::: EXTRACTED ENTRIES :::

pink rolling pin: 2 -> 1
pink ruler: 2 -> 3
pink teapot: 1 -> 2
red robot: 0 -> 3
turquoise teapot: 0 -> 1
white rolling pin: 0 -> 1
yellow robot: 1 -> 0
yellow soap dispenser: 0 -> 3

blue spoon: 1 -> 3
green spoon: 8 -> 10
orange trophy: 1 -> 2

:::
::: EXTRACTED ENTRIES :::

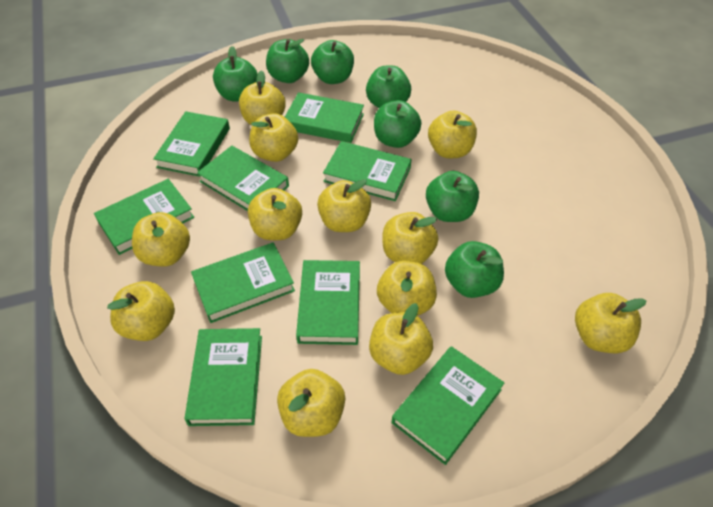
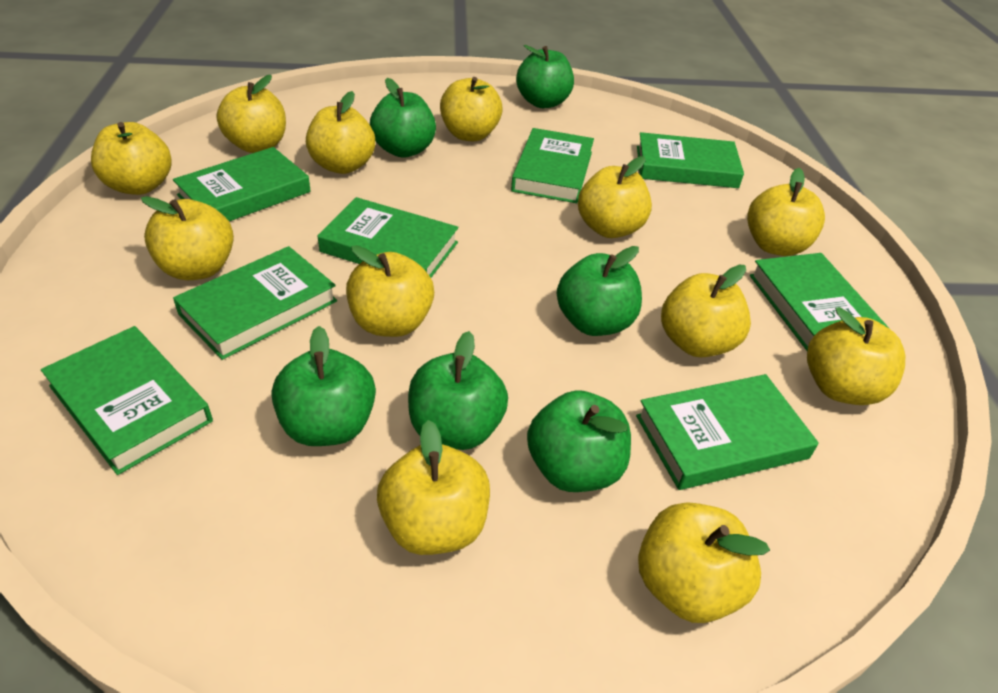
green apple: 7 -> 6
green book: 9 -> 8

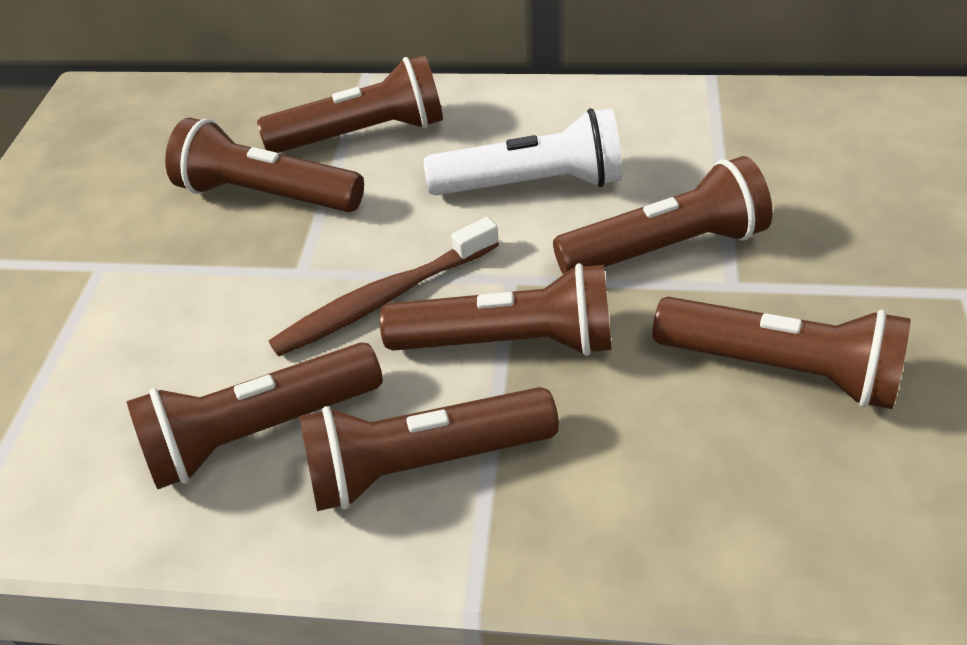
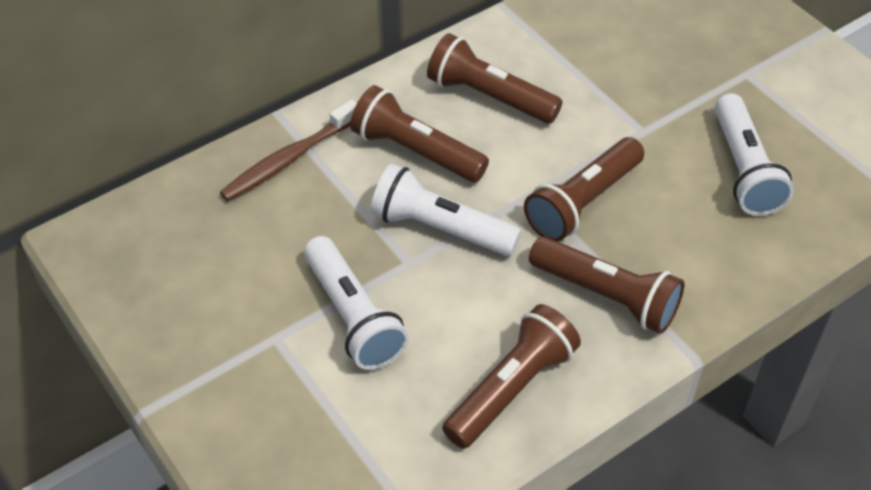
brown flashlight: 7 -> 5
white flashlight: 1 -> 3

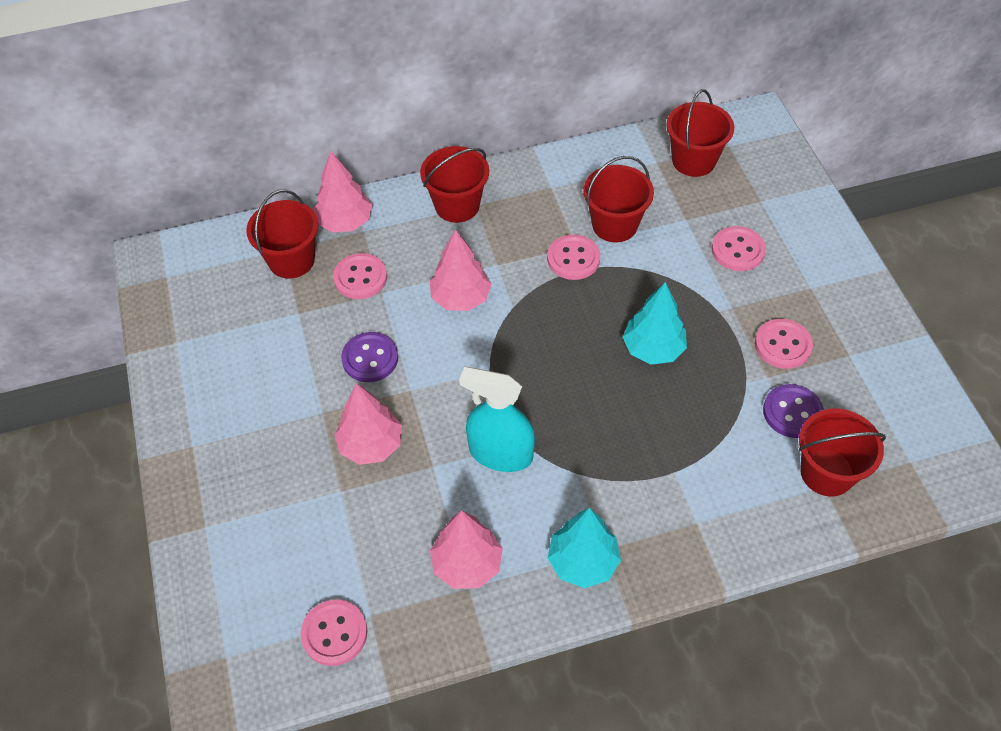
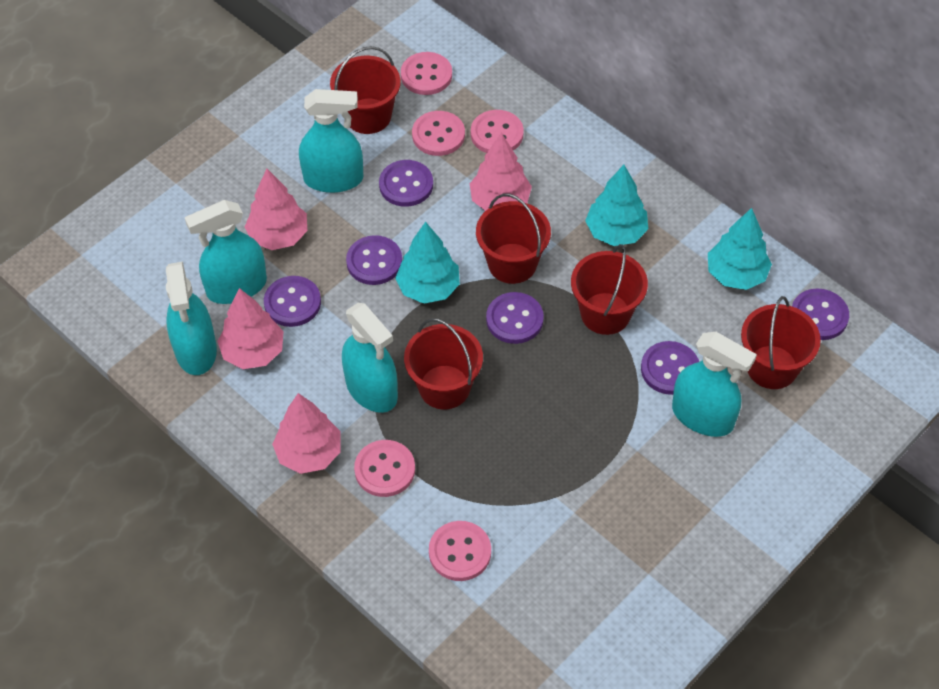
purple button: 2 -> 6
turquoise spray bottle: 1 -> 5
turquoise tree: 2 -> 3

:::

→ **BRIEF**
Word for word, restate the lines of the listing above starting at the line with "yellow soap dispenser: 0 -> 3" and ending at the line with "orange trophy: 1 -> 2", and nothing outside them.

→ **WRITTEN ANSWER**
yellow soap dispenser: 0 -> 3

blue spoon: 1 -> 3
green spoon: 8 -> 10
orange trophy: 1 -> 2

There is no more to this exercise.